---------- Given entries ----------

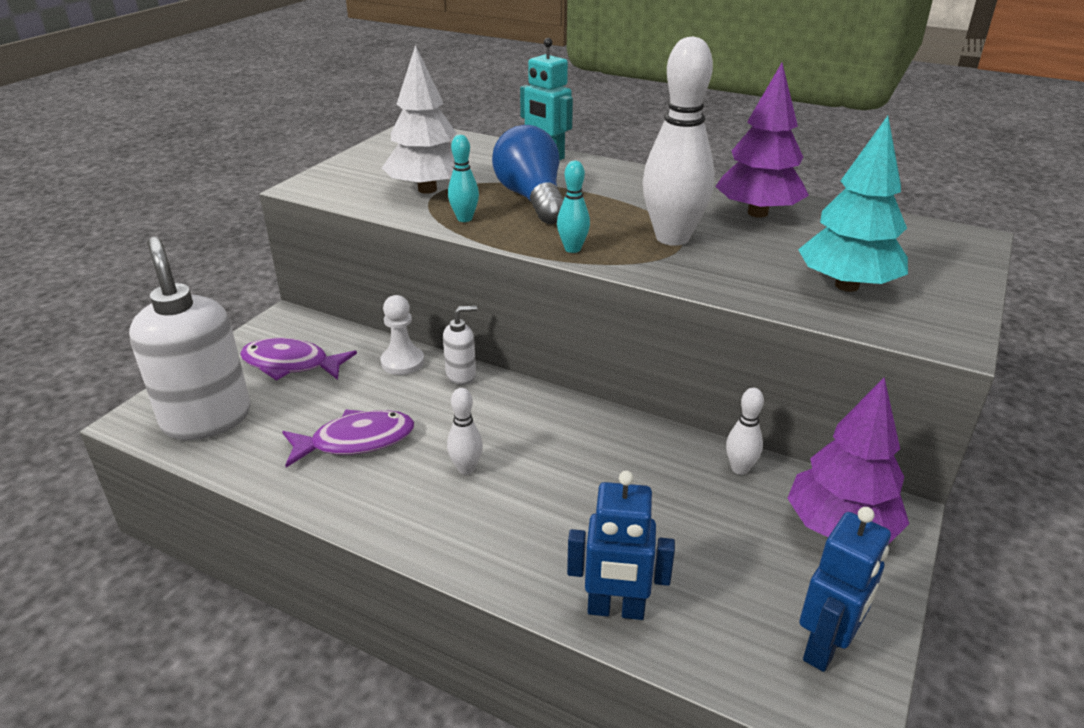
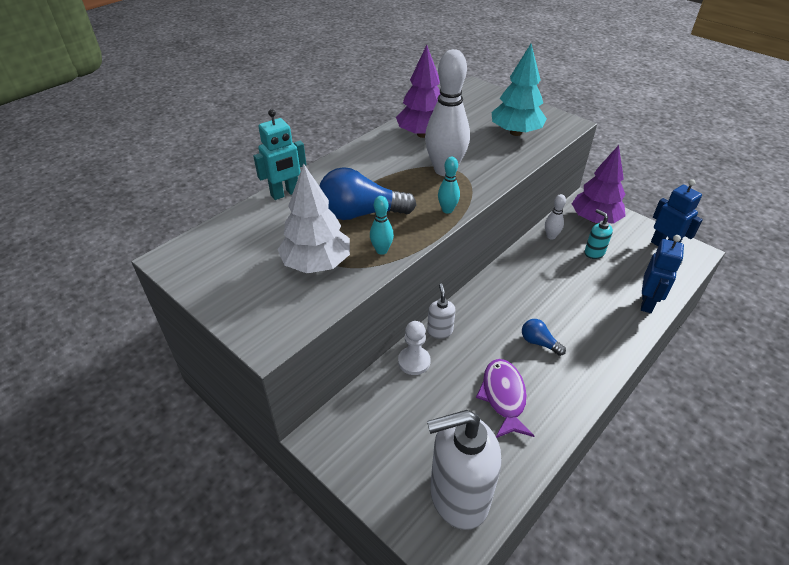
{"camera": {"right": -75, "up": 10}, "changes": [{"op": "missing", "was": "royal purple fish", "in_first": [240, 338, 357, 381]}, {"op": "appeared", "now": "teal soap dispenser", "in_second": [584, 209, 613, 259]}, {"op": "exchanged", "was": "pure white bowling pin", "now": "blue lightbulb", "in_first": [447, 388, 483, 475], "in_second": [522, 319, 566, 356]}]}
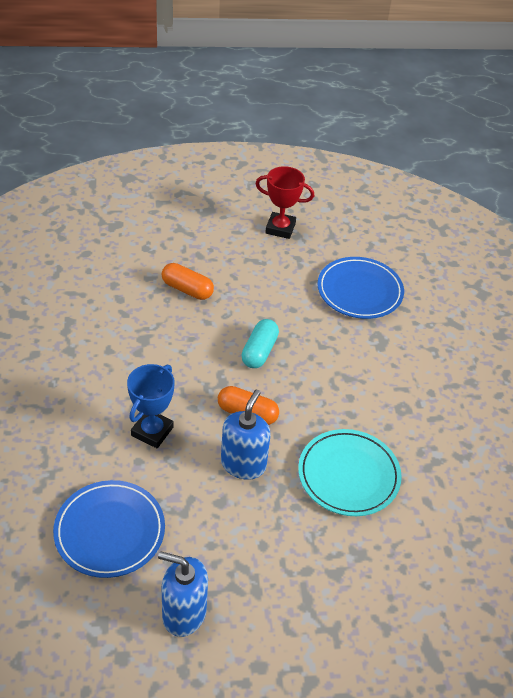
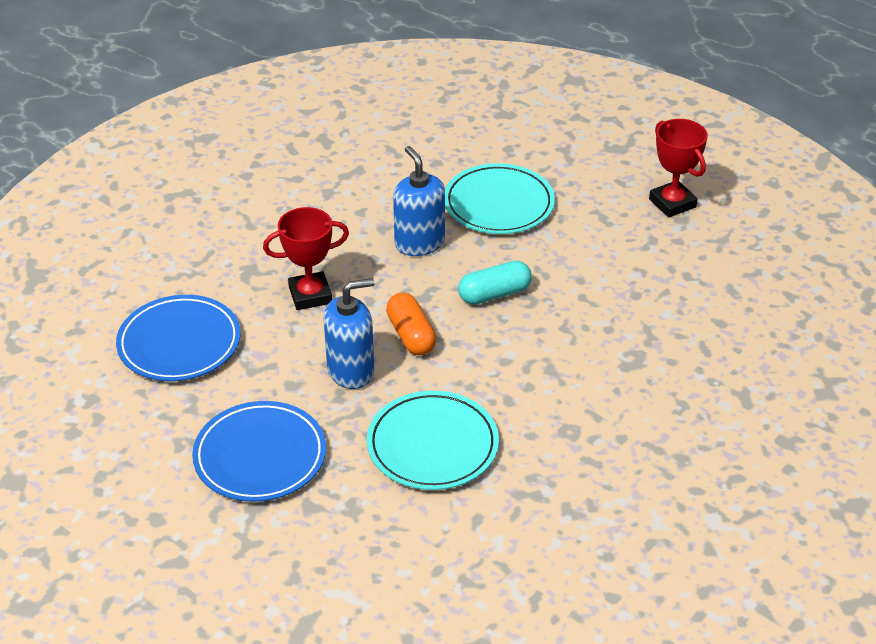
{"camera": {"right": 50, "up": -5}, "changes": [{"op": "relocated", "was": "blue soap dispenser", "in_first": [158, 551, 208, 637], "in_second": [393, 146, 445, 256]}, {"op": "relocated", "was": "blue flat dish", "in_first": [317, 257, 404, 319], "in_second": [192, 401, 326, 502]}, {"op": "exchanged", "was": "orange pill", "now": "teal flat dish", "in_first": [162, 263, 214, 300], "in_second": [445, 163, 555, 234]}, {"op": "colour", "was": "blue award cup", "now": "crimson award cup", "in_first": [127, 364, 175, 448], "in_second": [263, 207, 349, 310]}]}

----------
---------- Given entries ----------

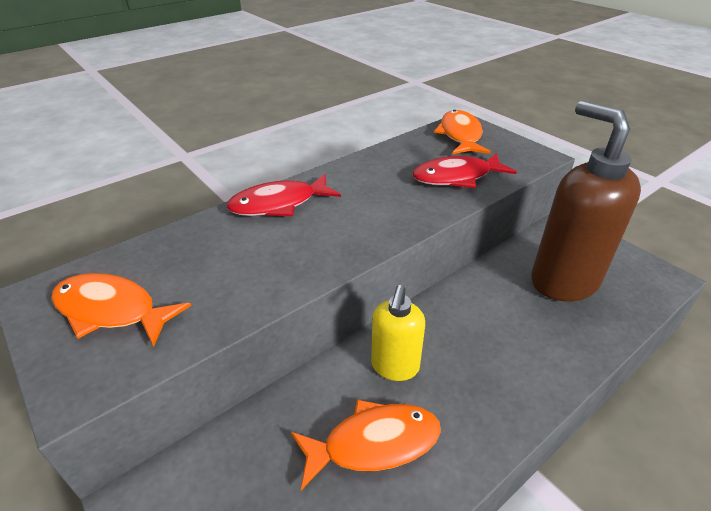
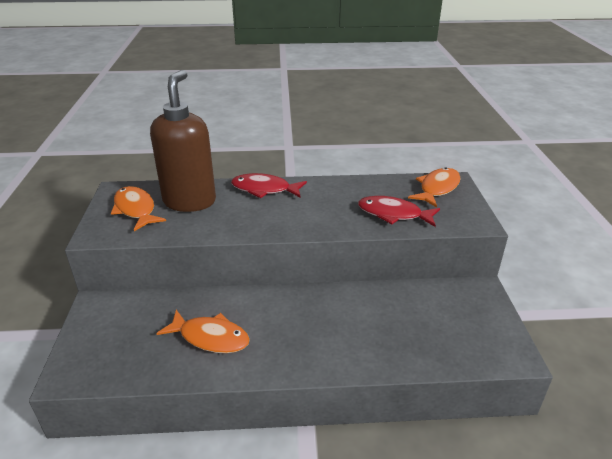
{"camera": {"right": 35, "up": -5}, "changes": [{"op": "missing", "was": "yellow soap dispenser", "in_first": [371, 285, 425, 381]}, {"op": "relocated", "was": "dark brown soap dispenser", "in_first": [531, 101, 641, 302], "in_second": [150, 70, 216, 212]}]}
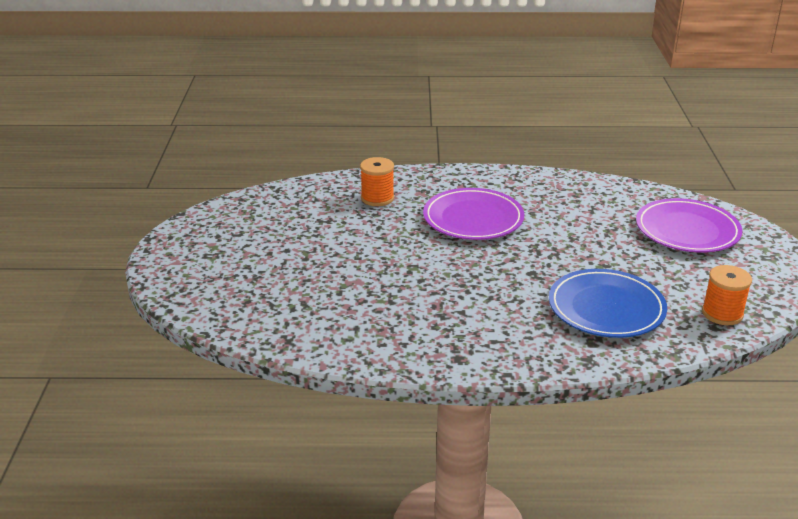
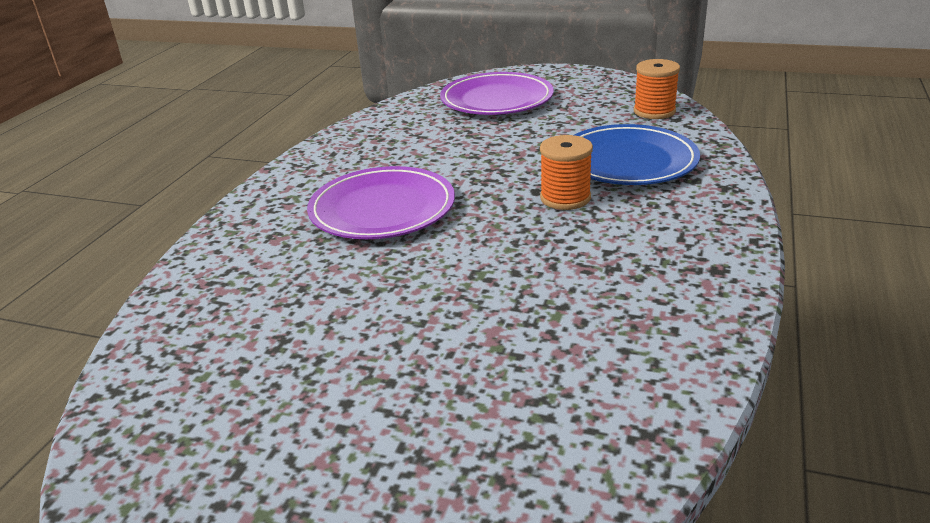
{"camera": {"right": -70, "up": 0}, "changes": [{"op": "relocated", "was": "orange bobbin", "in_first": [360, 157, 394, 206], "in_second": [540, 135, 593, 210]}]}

----------

— What is required —
Your answer should be the lines of the records that include the word "missing".

— Response to this exercise —
{"camera": {"right": -75, "up": 10}, "changes": [{"op": "missing", "was": "royal purple fish", "in_first": [240, 338, 357, 381]}, {"op": "appeared", "now": "teal soap dispenser", "in_second": [584, 209, 613, 259]}, {"op": "exchanged", "was": "pure white bowling pin", "now": "blue lightbulb", "in_first": [447, 388, 483, 475], "in_second": [522, 319, 566, 356]}]}
{"camera": {"right": 35, "up": -5}, "changes": [{"op": "missing", "was": "yellow soap dispenser", "in_first": [371, 285, 425, 381]}, {"op": "relocated", "was": "dark brown soap dispenser", "in_first": [531, 101, 641, 302], "in_second": [150, 70, 216, 212]}]}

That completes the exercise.